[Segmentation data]
## Start

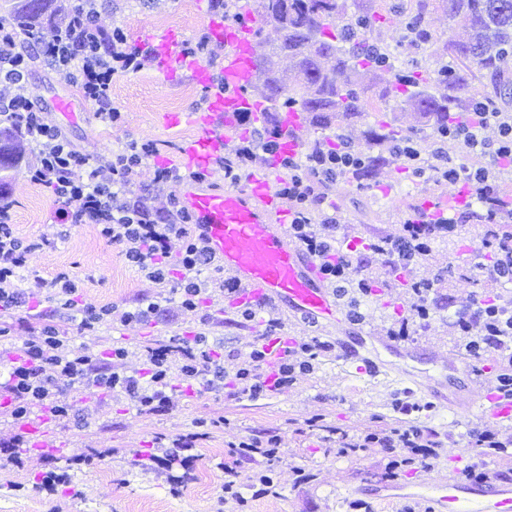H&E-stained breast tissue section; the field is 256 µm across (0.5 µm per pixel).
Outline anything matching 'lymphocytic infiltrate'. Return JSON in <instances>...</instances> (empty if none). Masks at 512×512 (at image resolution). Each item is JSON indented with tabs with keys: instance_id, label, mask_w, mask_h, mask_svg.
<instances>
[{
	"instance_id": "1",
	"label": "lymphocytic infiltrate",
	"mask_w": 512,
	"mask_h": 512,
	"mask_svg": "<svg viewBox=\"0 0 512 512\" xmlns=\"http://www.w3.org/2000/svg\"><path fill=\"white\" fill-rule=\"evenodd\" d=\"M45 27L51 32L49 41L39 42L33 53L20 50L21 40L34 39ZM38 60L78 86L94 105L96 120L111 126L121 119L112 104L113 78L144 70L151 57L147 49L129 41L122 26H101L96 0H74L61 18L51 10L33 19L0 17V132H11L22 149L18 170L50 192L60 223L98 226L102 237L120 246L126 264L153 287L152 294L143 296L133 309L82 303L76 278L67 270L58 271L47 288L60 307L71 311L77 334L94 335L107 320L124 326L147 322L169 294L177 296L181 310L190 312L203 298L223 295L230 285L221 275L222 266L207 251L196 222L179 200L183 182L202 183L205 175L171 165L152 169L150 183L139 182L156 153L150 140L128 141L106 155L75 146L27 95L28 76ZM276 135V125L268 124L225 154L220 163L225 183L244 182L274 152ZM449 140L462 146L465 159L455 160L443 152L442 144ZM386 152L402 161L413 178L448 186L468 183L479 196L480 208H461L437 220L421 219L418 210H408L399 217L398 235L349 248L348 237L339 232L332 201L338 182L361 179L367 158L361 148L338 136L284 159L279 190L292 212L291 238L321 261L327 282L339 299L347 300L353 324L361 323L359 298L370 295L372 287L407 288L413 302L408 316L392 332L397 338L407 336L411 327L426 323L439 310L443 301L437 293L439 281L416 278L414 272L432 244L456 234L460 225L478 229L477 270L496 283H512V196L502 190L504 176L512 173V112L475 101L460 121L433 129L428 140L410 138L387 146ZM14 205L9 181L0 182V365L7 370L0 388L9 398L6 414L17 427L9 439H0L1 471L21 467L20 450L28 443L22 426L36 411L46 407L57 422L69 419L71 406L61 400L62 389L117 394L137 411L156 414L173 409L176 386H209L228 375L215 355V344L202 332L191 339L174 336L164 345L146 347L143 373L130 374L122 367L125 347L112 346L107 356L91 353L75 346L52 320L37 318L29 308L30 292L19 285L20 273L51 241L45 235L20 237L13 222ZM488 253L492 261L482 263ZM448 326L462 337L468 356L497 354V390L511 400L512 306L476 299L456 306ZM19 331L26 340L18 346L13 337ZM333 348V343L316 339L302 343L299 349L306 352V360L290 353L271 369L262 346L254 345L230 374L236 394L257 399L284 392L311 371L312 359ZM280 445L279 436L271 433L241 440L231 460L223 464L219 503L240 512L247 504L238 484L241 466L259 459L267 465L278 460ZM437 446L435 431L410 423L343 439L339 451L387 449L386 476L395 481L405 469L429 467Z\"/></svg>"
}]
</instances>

## End

▶ **Task statement**
Find the word "lymphocytic" in the entries, and copy every line it shows up in.

▶ **Expected output**
Outline anything matching 'lymphocytic infiltrate'. Return JSON in <instances>...</instances> (empty if none). Masks at 512×512 (at image resolution). Each item is JSON indented with tabs with keys: instance_id, label, mask_w, mask_h, mask_svg.
	"label": "lymphocytic infiltrate",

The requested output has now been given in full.